▶ _THE EXERCISE_
Can you rewrite the listing below with every "closer" swapped for "nearer" and nothing else changed, omitting the pictures?

▶ _DATA ROWS_
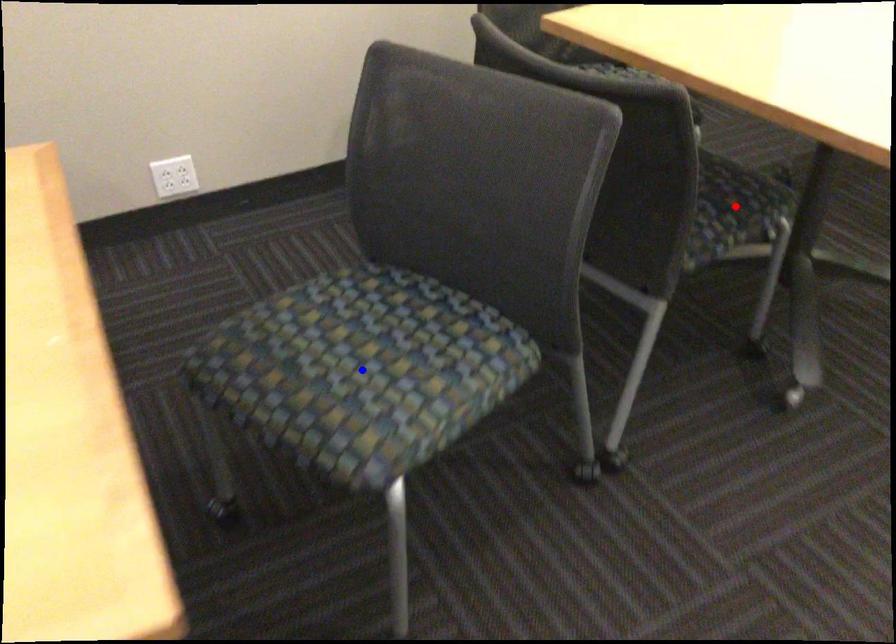
Question: Which of the two points in the image is closer to the camera?

Choices:
 (A) Blue point is closer.
 (B) Red point is closer.

Answer: (A)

▶ _WRITTEN REPLY_
Question: Which of the two points in the image is nearer to the camera?

Choices:
 (A) Blue point is nearer.
 (B) Red point is nearer.

Answer: (A)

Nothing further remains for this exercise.